Please reproduce the entries below exactly, leaving the pictures out.

# # # #

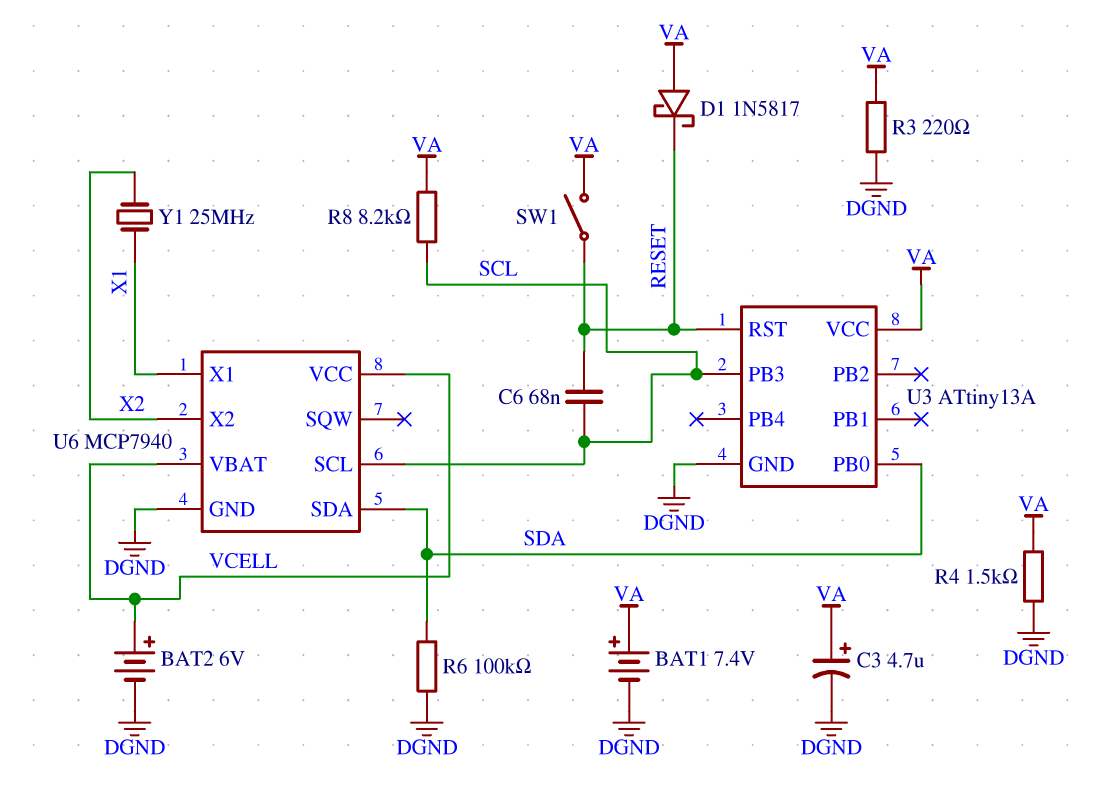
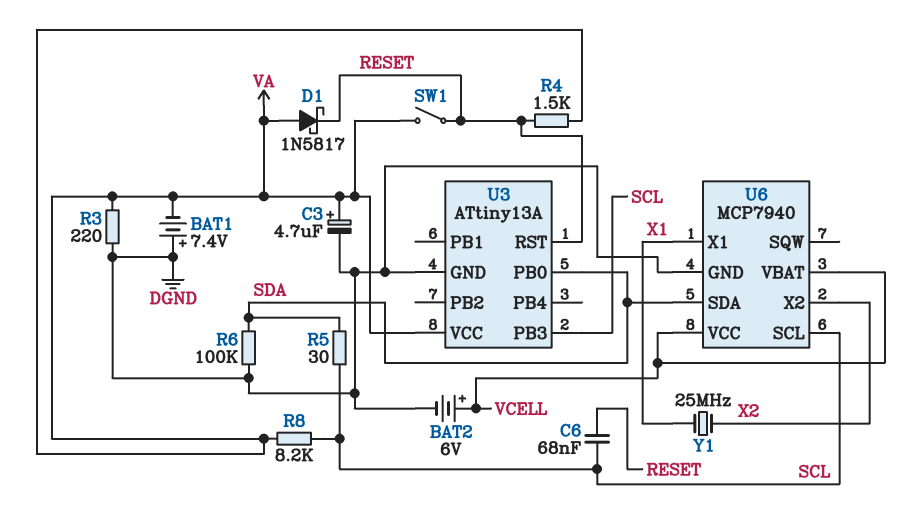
BAT1: 7.4V (plus VA, minus DGND) -> 7.4V (plus DGND, minus VA)
R4: 1.5k (DGND, VA) -> 1.5k (RESET, VA)
R5: none -> 30 (SCL, SDA)

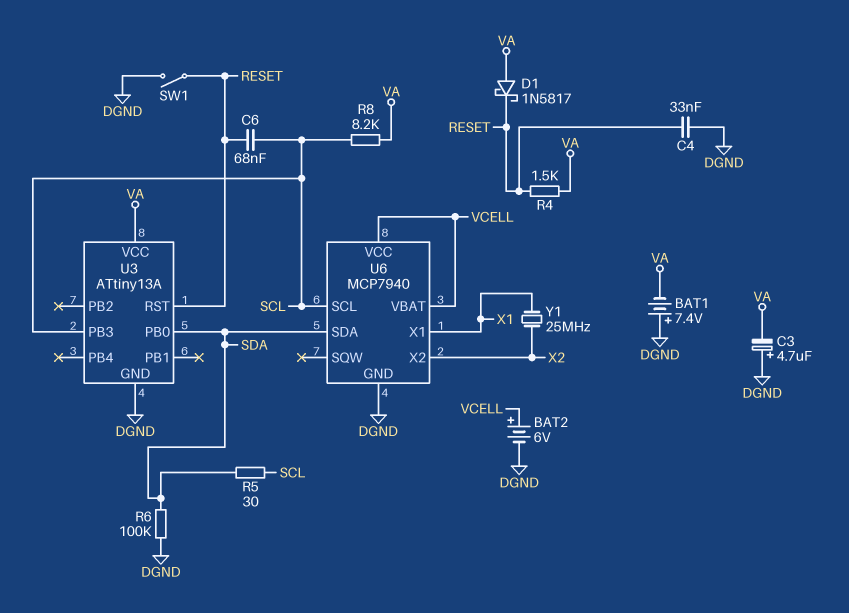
C3: 4.7uF (plus VA, minus DGND) -> 4.7uF (plus DGND, minus VA)
C4: none -> 33nF (DGND, RESET)
R3: 220 (DGND, VA) -> none
SW1: switch (RESET, VA) -> switch (DGND, RESET)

# # # #

Answer area:
BAT1: 7.4V (plus VA, minus DGND) -> 7.4V (plus DGND, minus VA)
R4: 1.5k (DGND, VA) -> 1.5k (RESET, VA)
R5: none -> 30 (SCL, SDA)

C3: 4.7uF (plus VA, minus DGND) -> 4.7uF (plus DGND, minus VA)
C4: none -> 33nF (DGND, RESET)
R3: 220 (DGND, VA) -> none
SW1: switch (RESET, VA) -> switch (DGND, RESET)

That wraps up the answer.